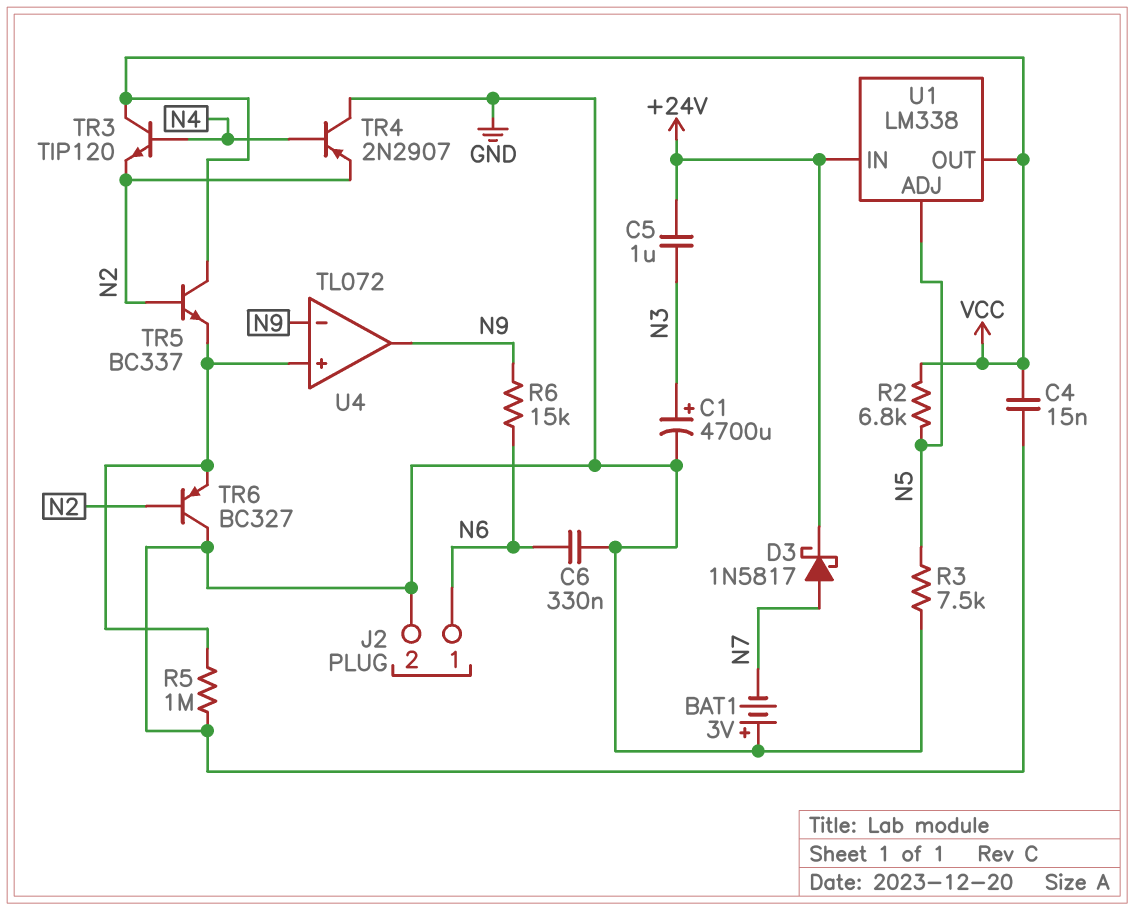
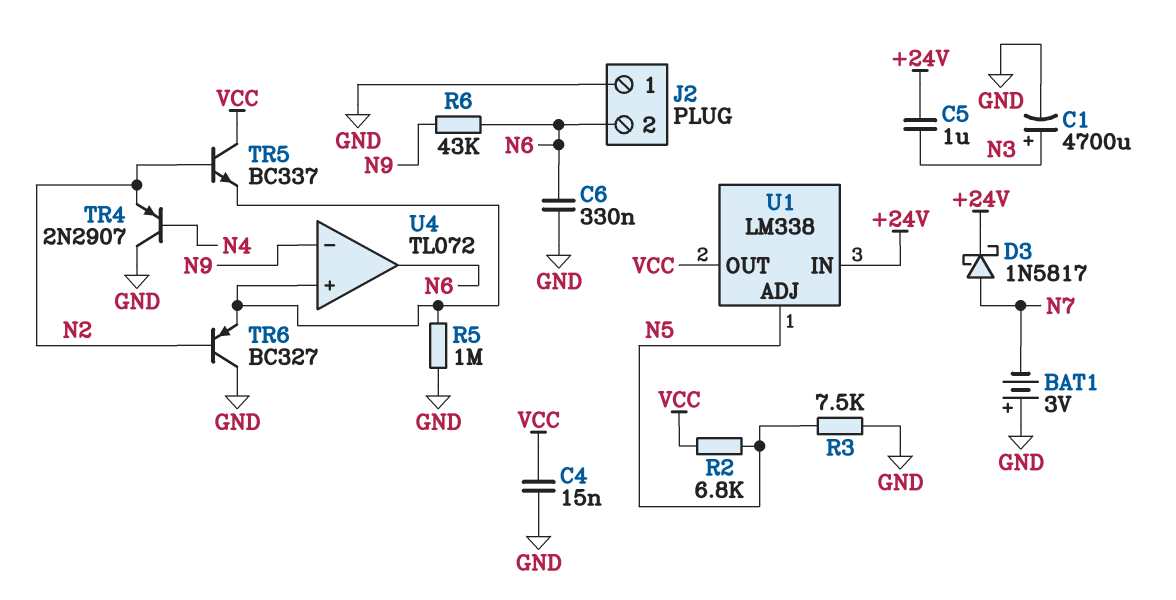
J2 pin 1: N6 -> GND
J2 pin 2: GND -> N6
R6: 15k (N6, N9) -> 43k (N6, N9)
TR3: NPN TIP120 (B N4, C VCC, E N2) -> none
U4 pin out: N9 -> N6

== == ==

_What is being asked_
Apart from the pictures, write every entry out again exactly.

_Reply to the exercise_
J2 pin 1: N6 -> GND
J2 pin 2: GND -> N6
R6: 15k (N6, N9) -> 43k (N6, N9)
TR3: NPN TIP120 (B N4, C VCC, E N2) -> none
U4 pin out: N9 -> N6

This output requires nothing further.